DATA TO EXAMINE:
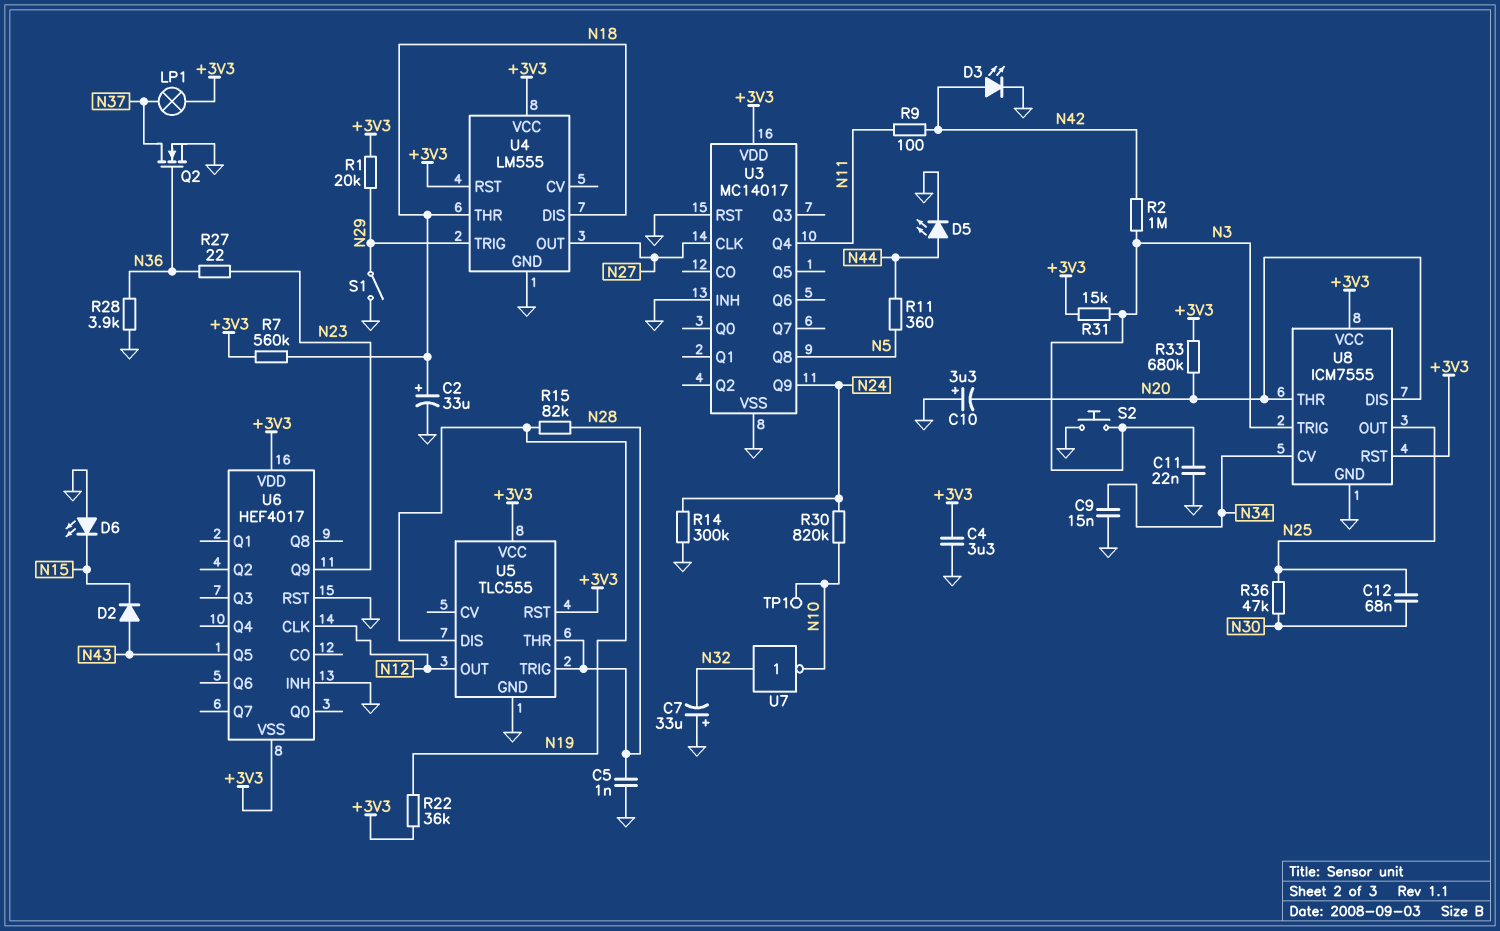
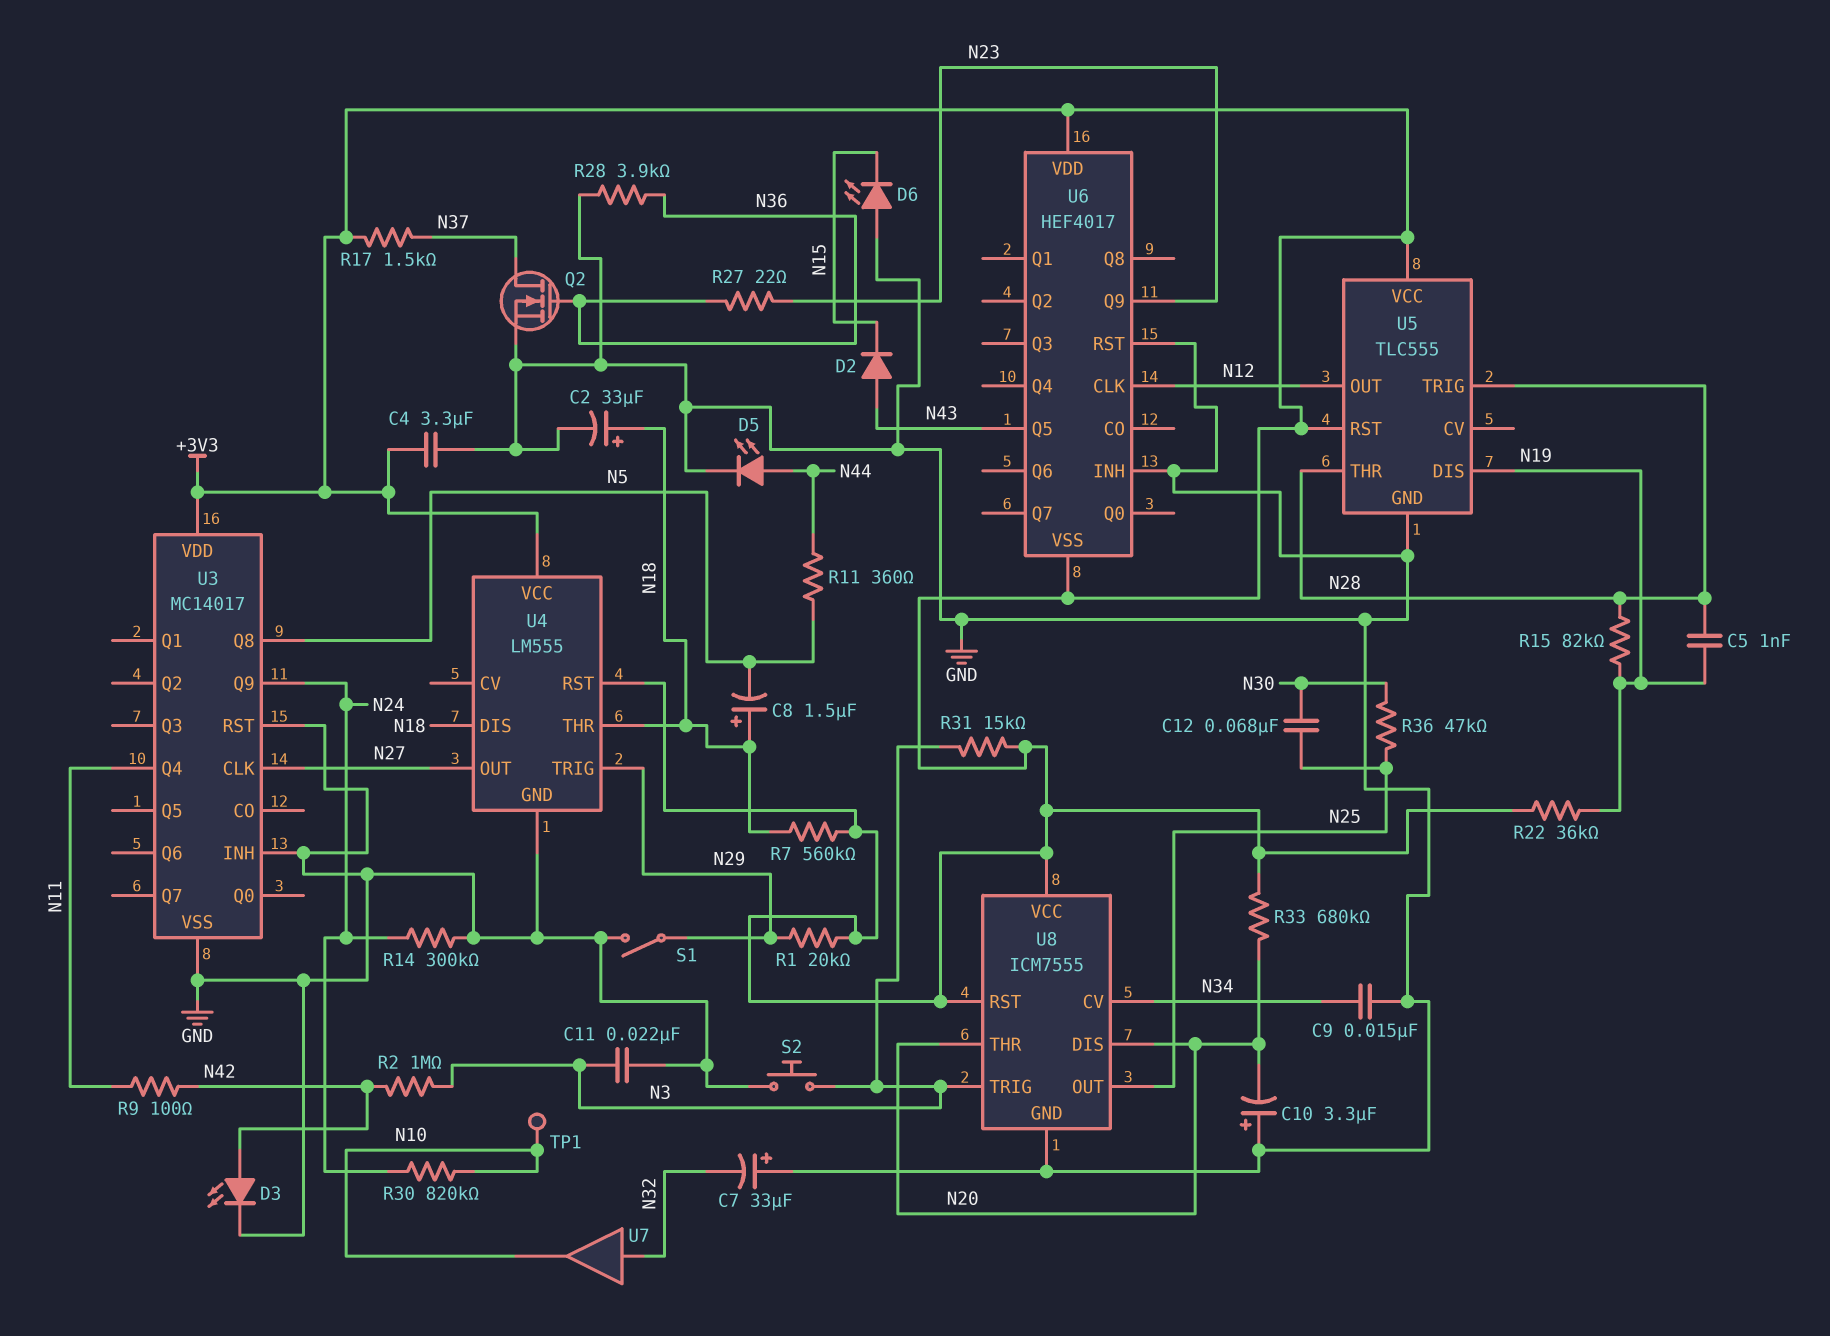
C5: 1nF (GND, N28) -> 1nF (N19, N28)
C8: none -> 1.5uF (plus N18, minus N5)
LP1: lamp (+3V3, N37) -> none
R17: none -> 1.5k (+3V3, N37)
U7: NOT (in N32, out N10) -> buffer (in N32, out N10)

YOUR INSTRUCTIONS: Your answer must consist solely of the lines from the one containing "R17: none -> 1.5k (+3V3, N37)" through the last line of the entries, reproduced exactly.

FINAL ANSWER:
R17: none -> 1.5k (+3V3, N37)
U7: NOT (in N32, out N10) -> buffer (in N32, out N10)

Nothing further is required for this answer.